ABOUT THIS TASK. Which of the lines below mention the word "white"? Pull each one out.

Coordinate-based object records:
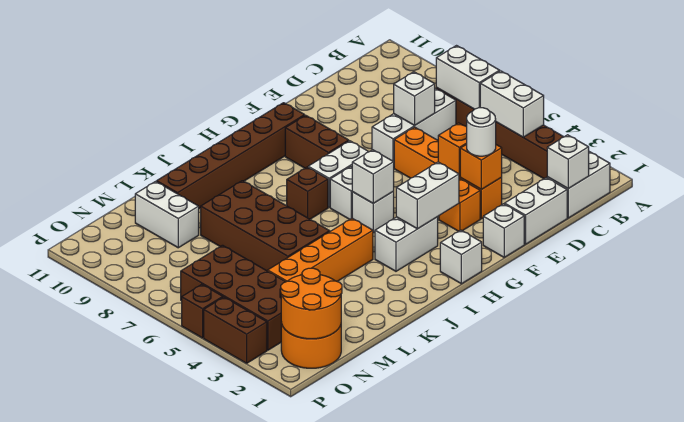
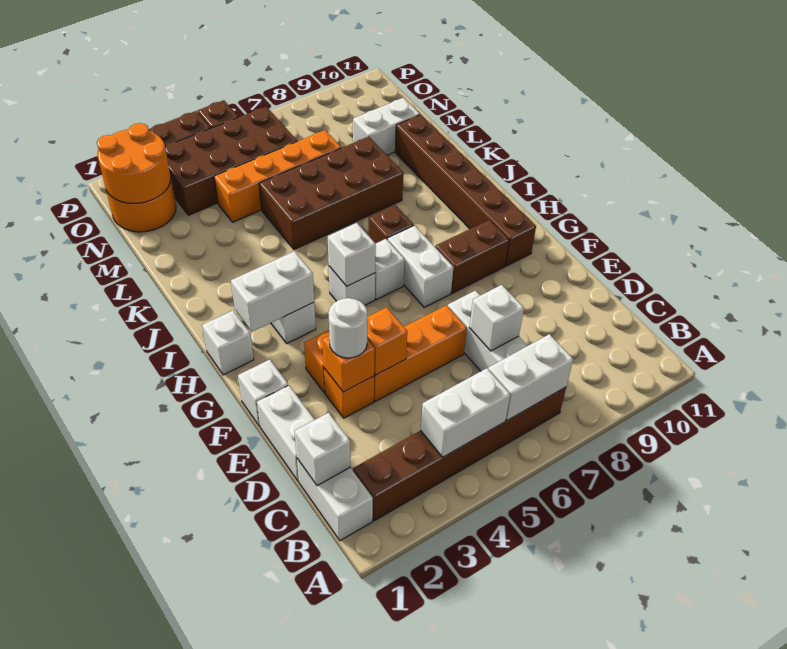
white brick G3:H3 level 2 -> white brick H2:H3 level 2
orange brick J4:M4 level 1 -> orange brick M4:M7 level 1

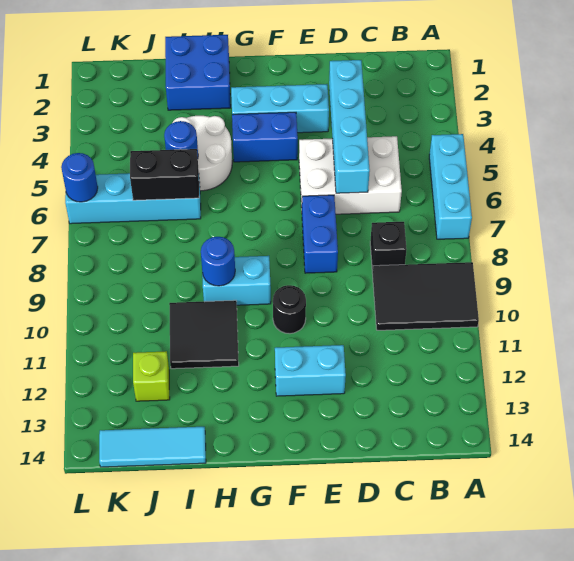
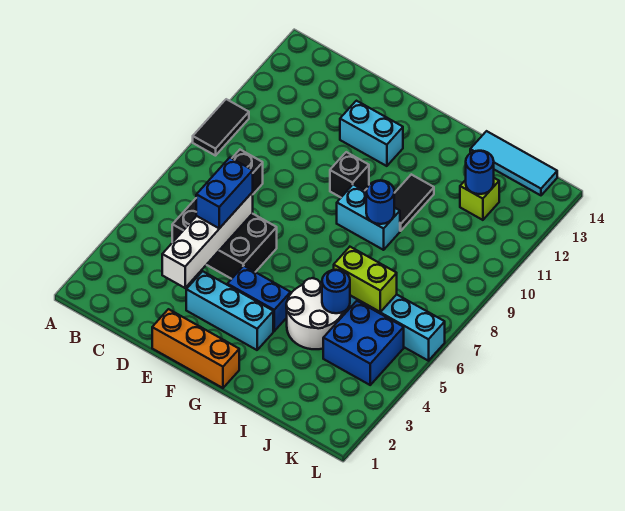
cyan brick A5:A7 level 1 -> none
black tile A9:C10 level 1 -> black tile A9:A10 level 1
white brick C5:E6 level 1 -> black brick C5:E6 level 1
cyan brick D3:D6 level 2 -> white brick D3:D6 level 2
none -> orange brick E1:G1 level 1
blue brick E7:E8 level 1 -> blue brick D5:D6 level 3
black round brick F10 level 1 -> black brick F10 level 1
blue brick H1:I2 level 1 -> blue brick J4:K5 level 1
black tile H10:I11 level 1 -> black tile H10:H11 level 1
black brick I6:J6 level 2 -> lime brick I6:J6 level 2
blue round brick L6 level 2 -> blue round brick J12 level 2

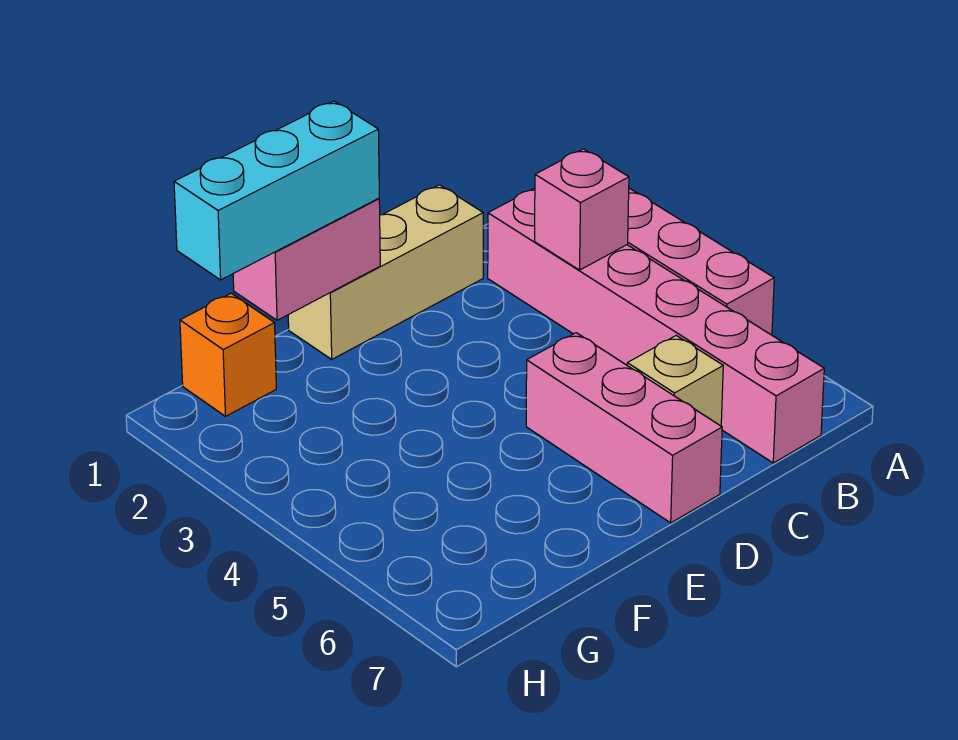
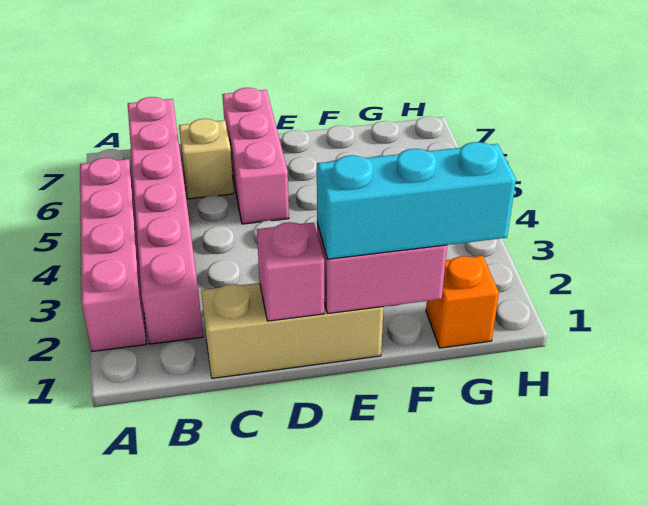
pink brick B3 level 2 -> pink brick D1 level 2

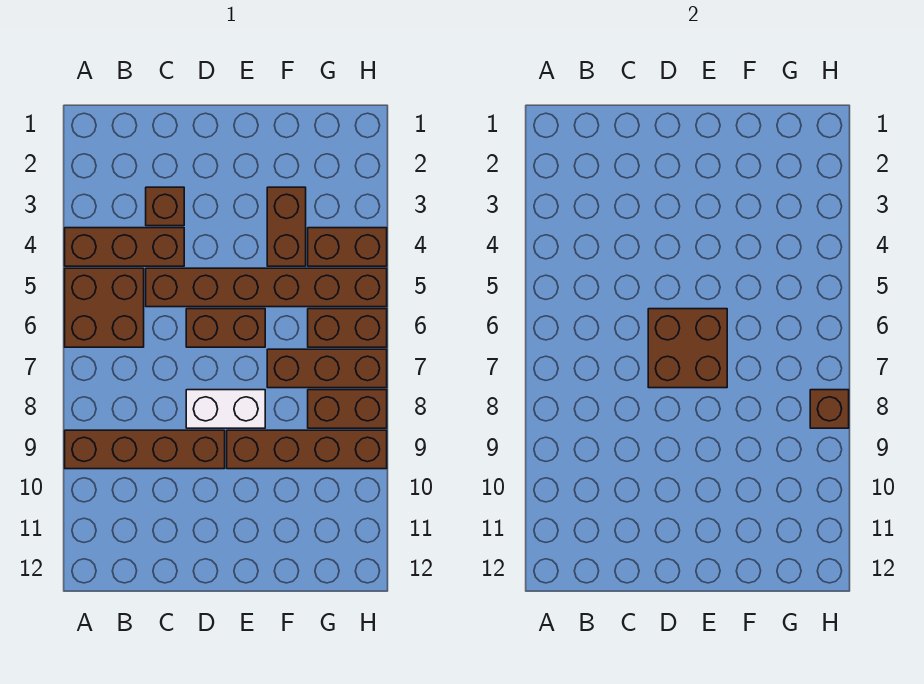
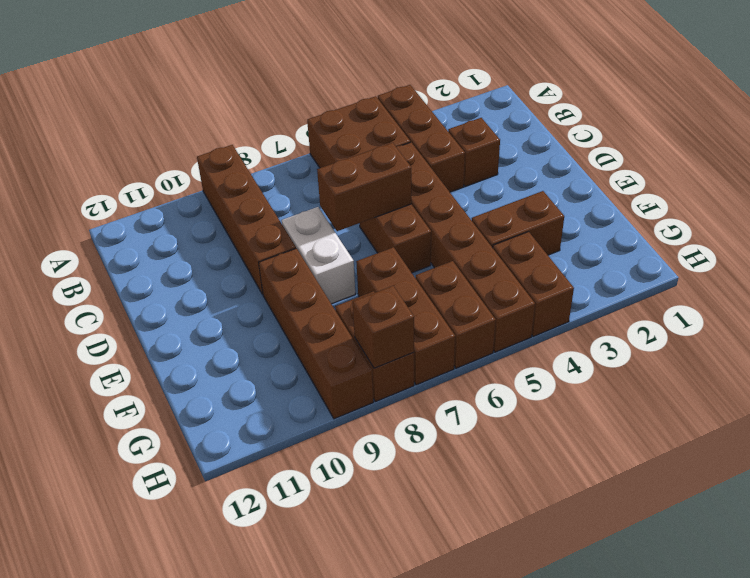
brown brick D6:E7 level 2 -> brown brick D6:D7 level 2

OUTPUT BELOW.
white brick G3:H3 level 2 -> white brick H2:H3 level 2
white brick C5:E6 level 1 -> black brick C5:E6 level 1
cyan brick D3:D6 level 2 -> white brick D3:D6 level 2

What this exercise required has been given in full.